**Your instructions:** Please output the listing below word for word, keeping every line, choice, and answer unchanged.

**Data supplied:**
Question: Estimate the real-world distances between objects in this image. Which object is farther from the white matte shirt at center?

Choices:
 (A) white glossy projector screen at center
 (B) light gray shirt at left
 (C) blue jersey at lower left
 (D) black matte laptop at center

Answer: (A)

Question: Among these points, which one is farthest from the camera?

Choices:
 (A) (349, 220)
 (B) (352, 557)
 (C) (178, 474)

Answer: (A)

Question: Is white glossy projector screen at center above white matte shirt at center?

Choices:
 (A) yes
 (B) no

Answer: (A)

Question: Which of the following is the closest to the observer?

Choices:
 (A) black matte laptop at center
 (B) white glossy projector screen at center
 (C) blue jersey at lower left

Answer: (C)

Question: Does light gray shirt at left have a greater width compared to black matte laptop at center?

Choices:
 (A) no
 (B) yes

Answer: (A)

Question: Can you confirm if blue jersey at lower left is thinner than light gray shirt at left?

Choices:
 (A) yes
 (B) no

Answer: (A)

**Problem solution:**
Question: Estimate the real-world distances between objects in this image. Which object is farther from the white matte shirt at center?

Choices:
 (A) white glossy projector screen at center
 (B) light gray shirt at left
 (C) blue jersey at lower left
 (D) black matte laptop at center

Answer: (A)

Question: Among these points, which one is farthest from the camera?

Choices:
 (A) (349, 220)
 (B) (352, 557)
 (C) (178, 474)

Answer: (A)

Question: Is white glossy projector screen at center above white matte shirt at center?

Choices:
 (A) yes
 (B) no

Answer: (A)

Question: Which of the following is the closest to the observer?

Choices:
 (A) black matte laptop at center
 (B) white glossy projector screen at center
 (C) blue jersey at lower left

Answer: (C)

Question: Does light gray shirt at left have a greater width compared to black matte laptop at center?

Choices:
 (A) no
 (B) yes

Answer: (A)

Question: Can you confirm if blue jersey at lower left is thinner than light gray shirt at left?

Choices:
 (A) yes
 (B) no

Answer: (A)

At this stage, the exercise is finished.